- TASK DIRECTIONS
Render the data below as a Markdown table with the columns Number and Clock line. Begin at the line that contains "Nicosia: 5:46 -> 5:41" and stop after the line that contains "Chisinau: 9:36 -> 9:20", numbering each line in order and leaving out blank lines and pictures.

- ENTRIES
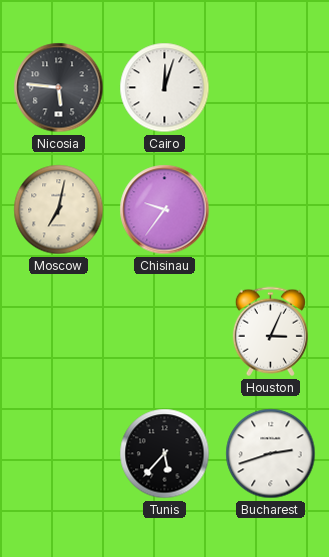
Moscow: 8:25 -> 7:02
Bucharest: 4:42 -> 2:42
* * *
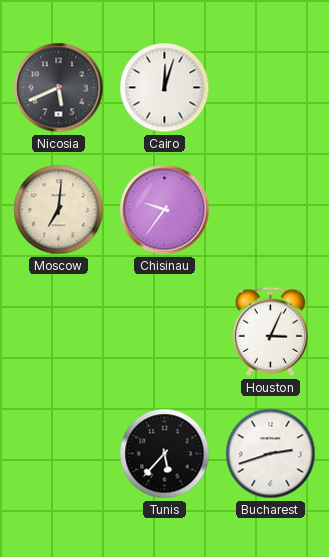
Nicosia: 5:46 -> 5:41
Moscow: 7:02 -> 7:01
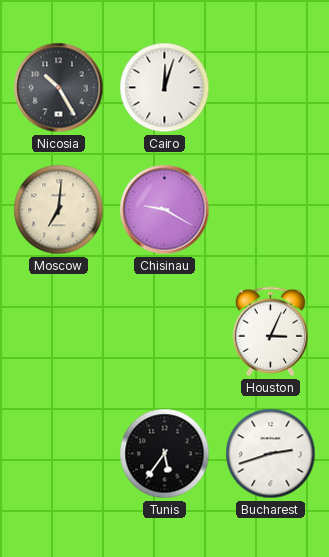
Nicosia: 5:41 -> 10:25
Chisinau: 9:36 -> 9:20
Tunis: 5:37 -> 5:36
---
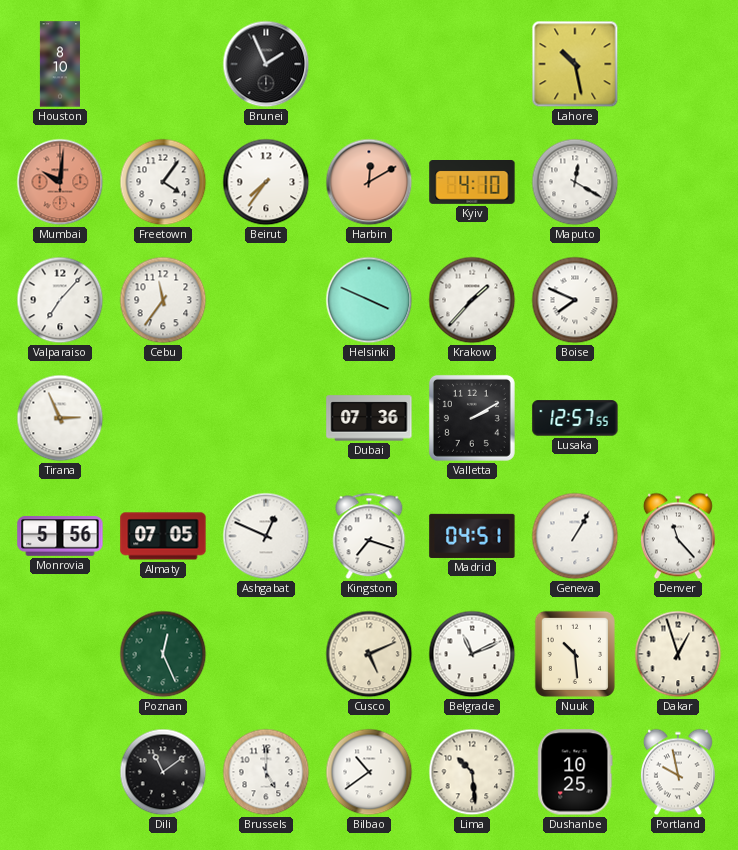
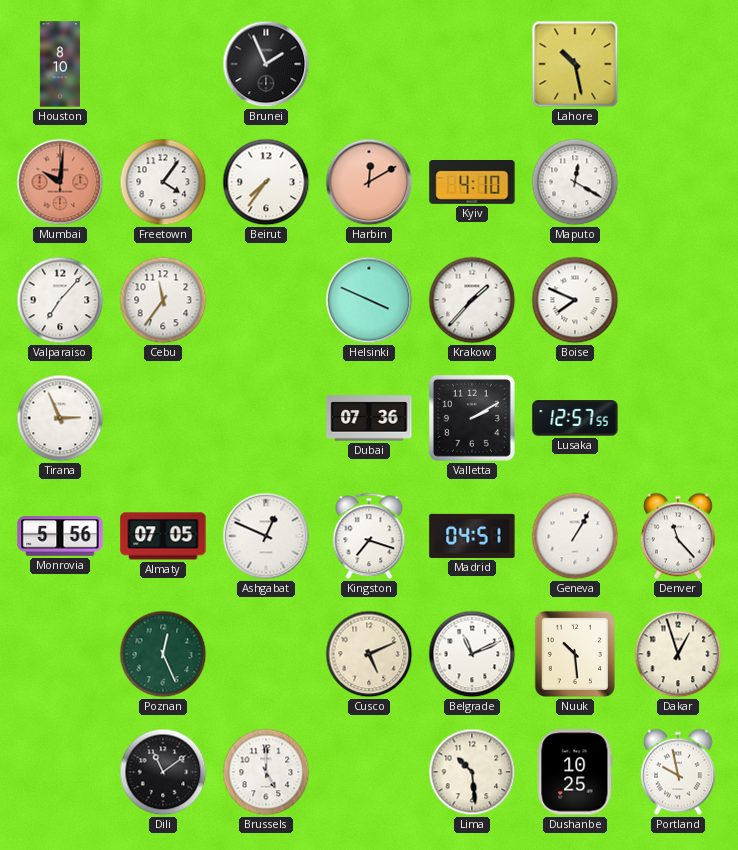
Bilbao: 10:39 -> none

- FULL OUTPUT
| Number | Clock line |
|---|---|
| 1 | Nicosia: 5:46 -> 5:41 |
| 2 | Moscow: 7:02 -> 7:01 |
| 3 | Nicosia: 5:41 -> 10:25 |
| 4 | Chisinau: 9:36 -> 9:20 |